The task:
Up to and including the line bearing "IC8: NAND CD4011", output every line of the entries exactly as written, starting from the first; pictures stay out.

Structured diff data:
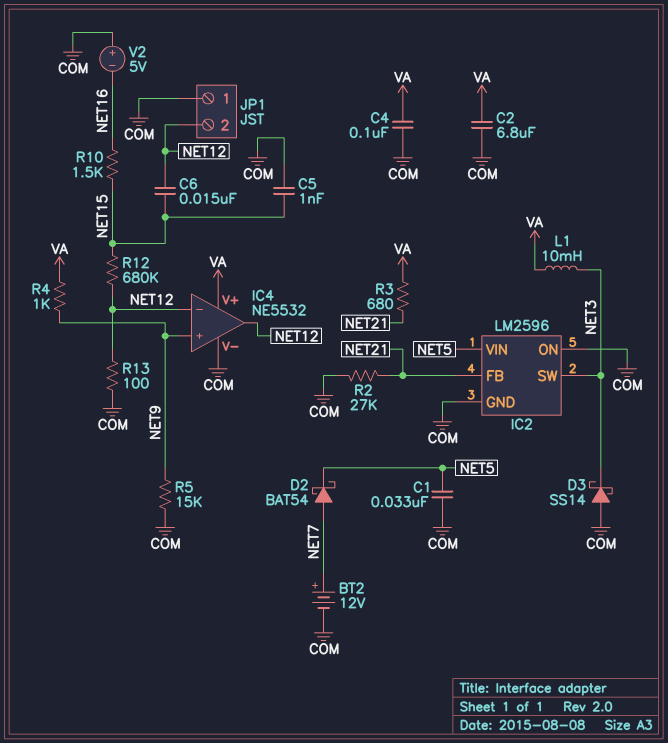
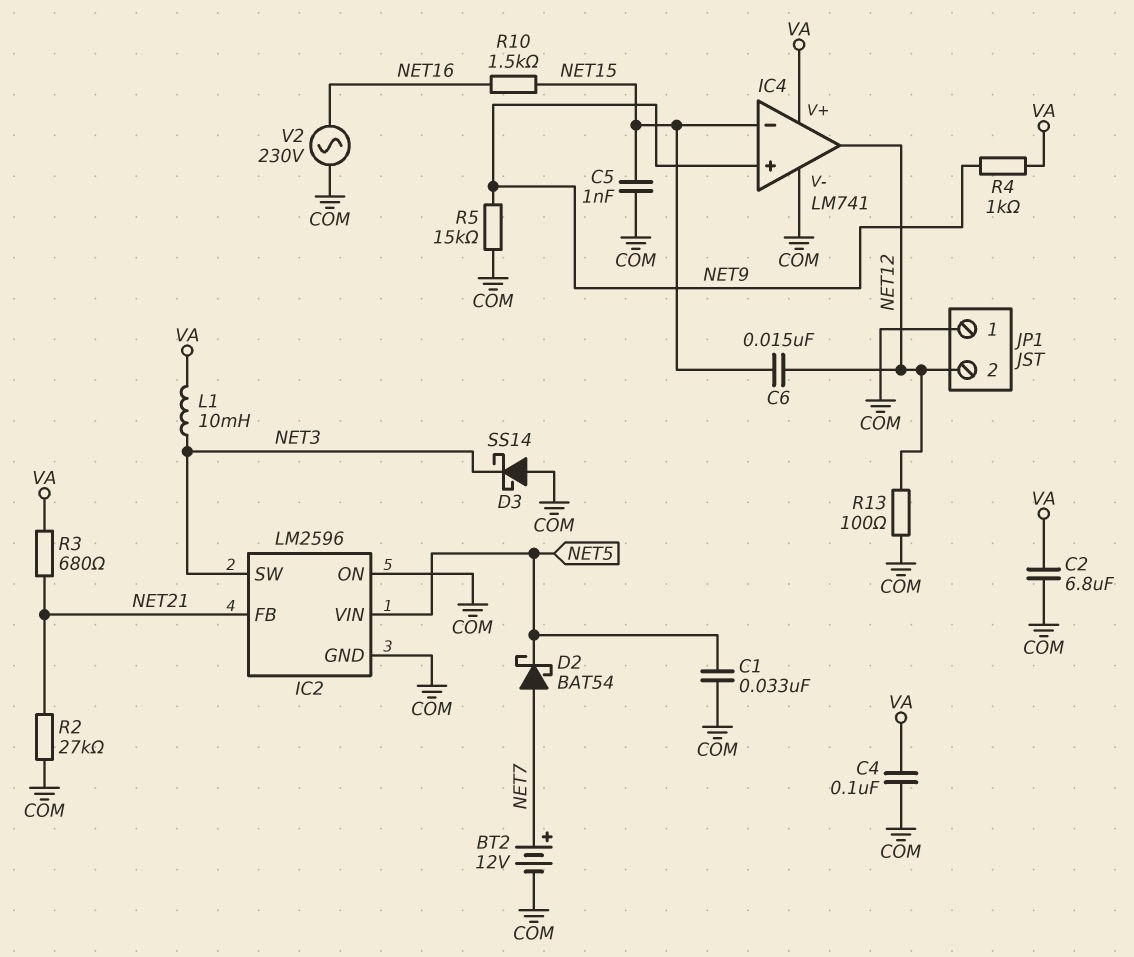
IC4: NE5532 -> LM741
IC4 pin in-: NET12 -> NET15
R12: 680k (NET12, NET15) -> none
V2: 5V (plus COM, minus NET16) -> AC 230V (COM, NET16)

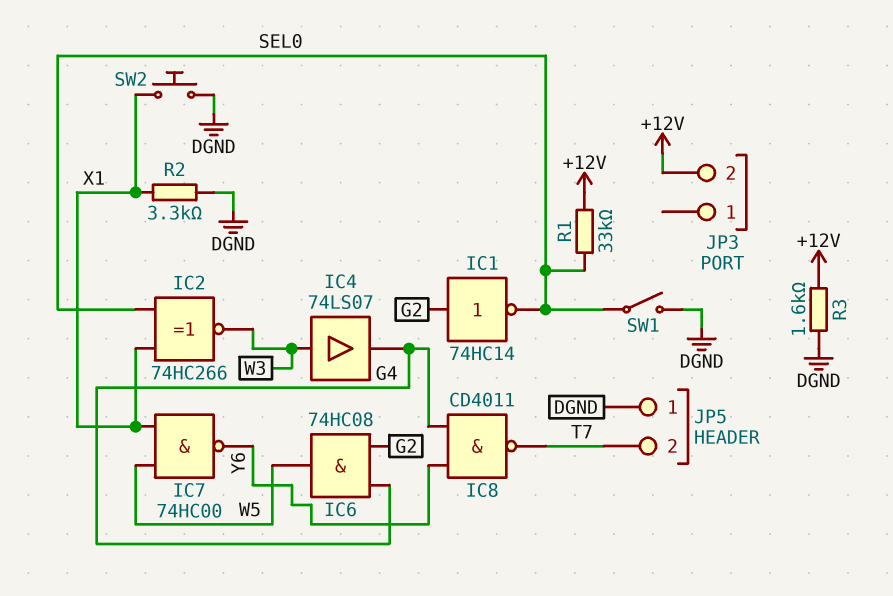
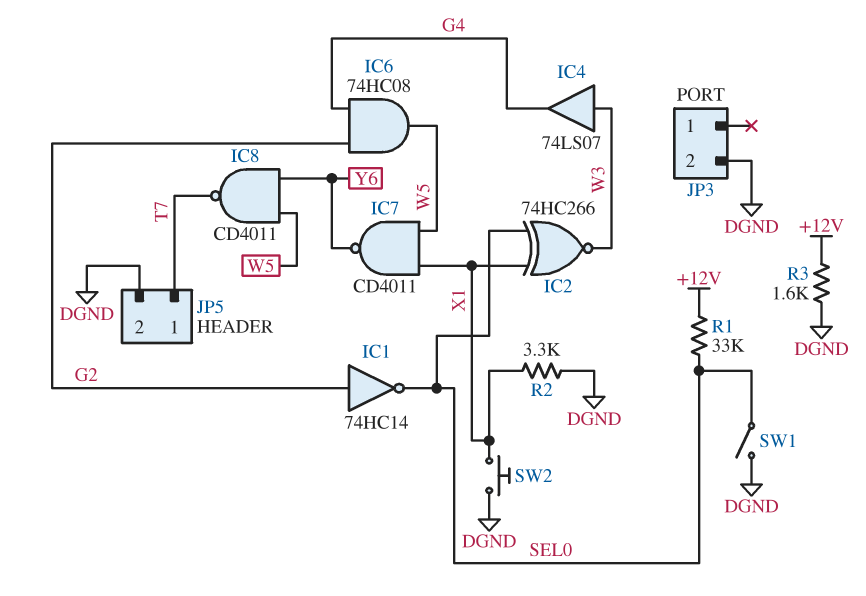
IC7: NAND 74HC00 (in W5, in X1, out Y6) -> NAND CD4011 (in W5, in X1, out Y6)
IC8: NAND CD4011 (in G4, in Y6, out T7) -> NAND CD4011 (in W5, in Y6, out T7)
JP3 pin 2: +12V -> DGND
JP5 pin 1: DGND -> T7
JP5 pin 2: T7 -> DGND

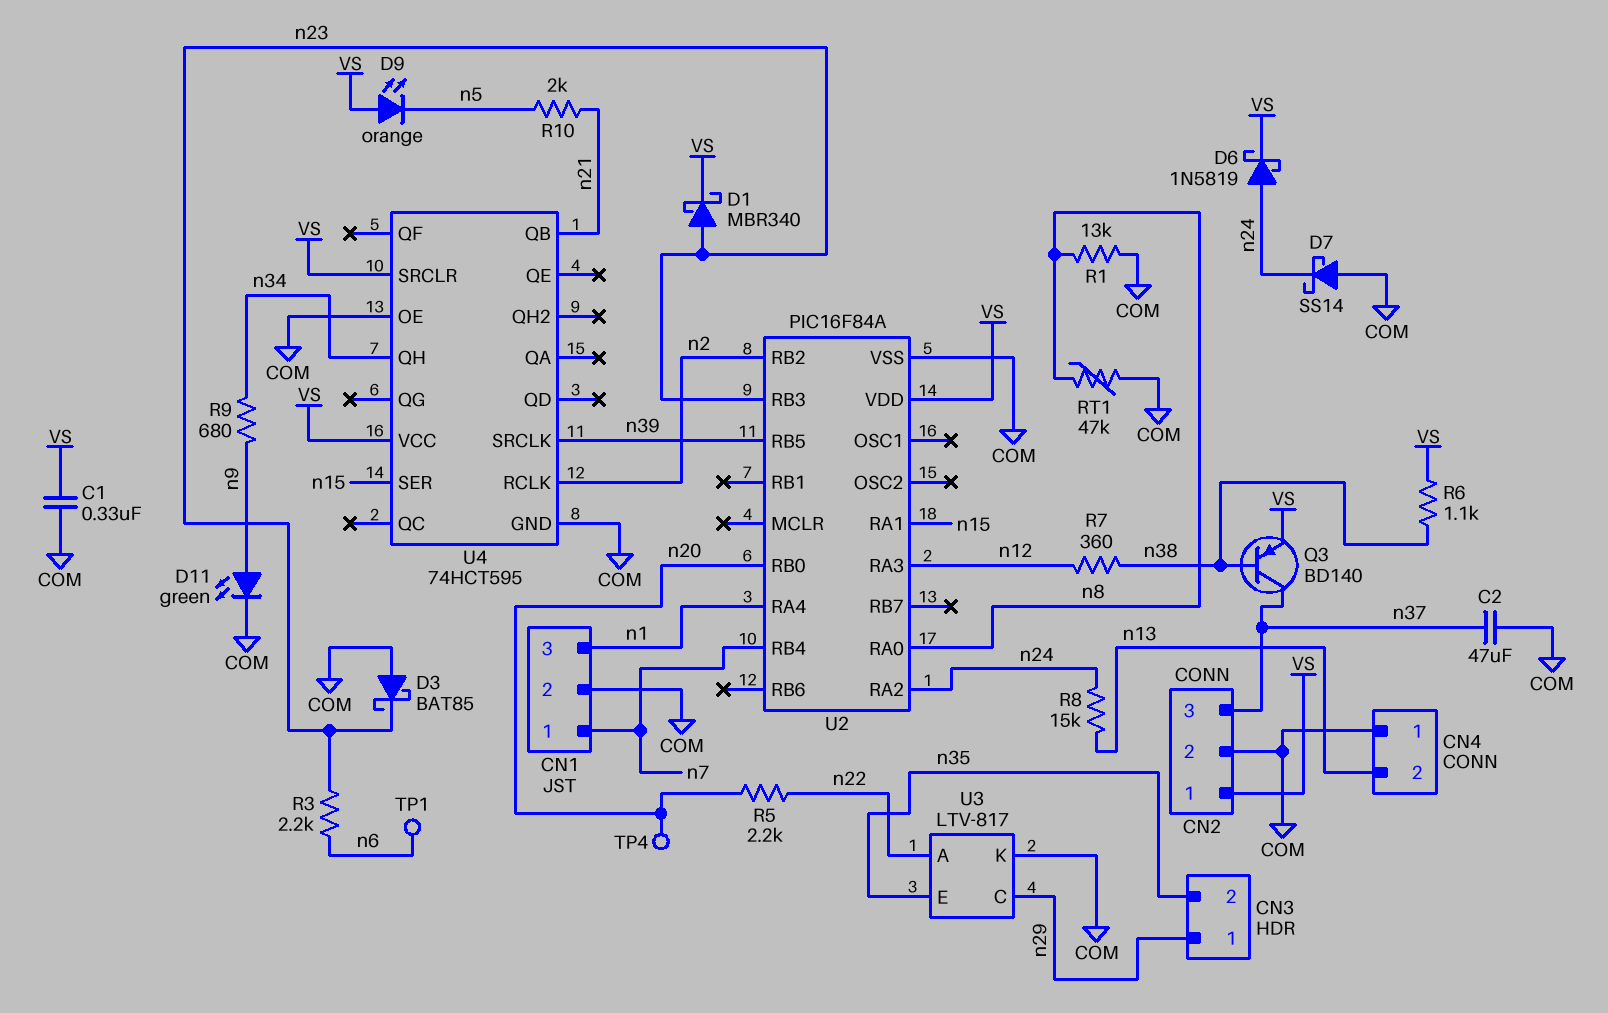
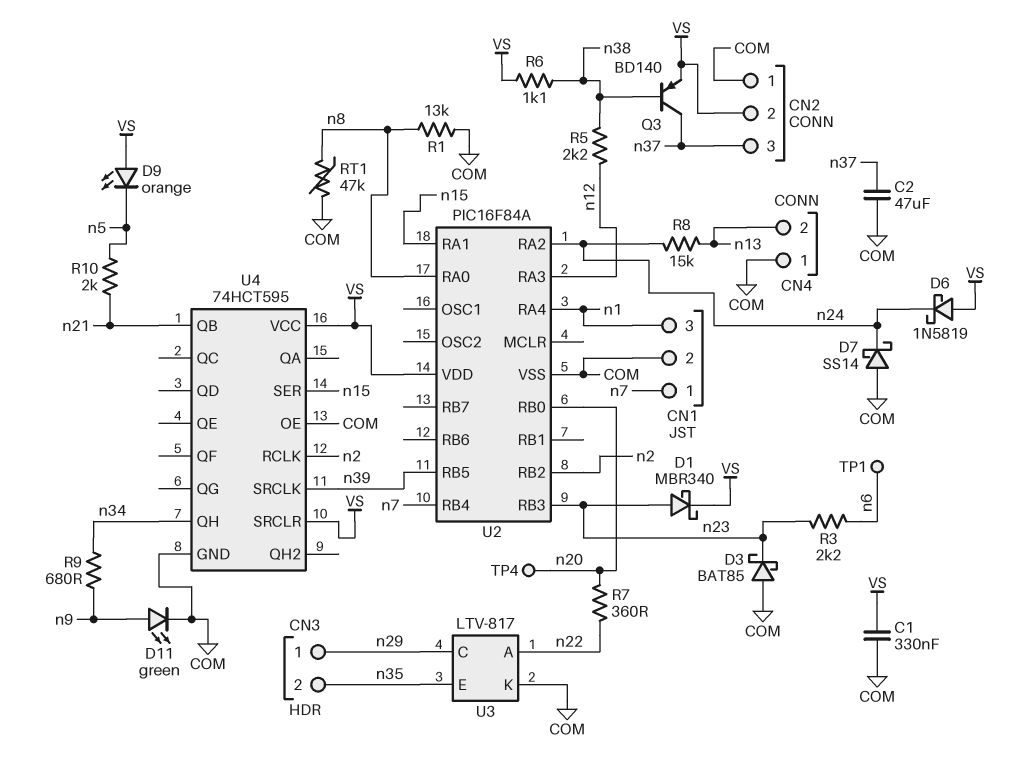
CN2 pin 1: VS -> COM
CN2 pin 2: COM -> VS
D6: schottky 1N5819 (A n24, K VS) -> schottky 1N5819 (A VS, K n24)
R5: 2.2k (n20, n22) -> 2.2k (n12, n38)
R7: 360 (n12, n38) -> 360 (n20, n22)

Solution to this exercise:
IC4: NE5532 -> LM741
IC4 pin in-: NET12 -> NET15
R12: 680k (NET12, NET15) -> none
V2: 5V (plus COM, minus NET16) -> AC 230V (COM, NET16)

IC7: NAND 74HC00 (in W5, in X1, out Y6) -> NAND CD4011 (in W5, in X1, out Y6)
IC8: NAND CD4011 (in G4, in Y6, out T7) -> NAND CD4011 (in W5, in Y6, out T7)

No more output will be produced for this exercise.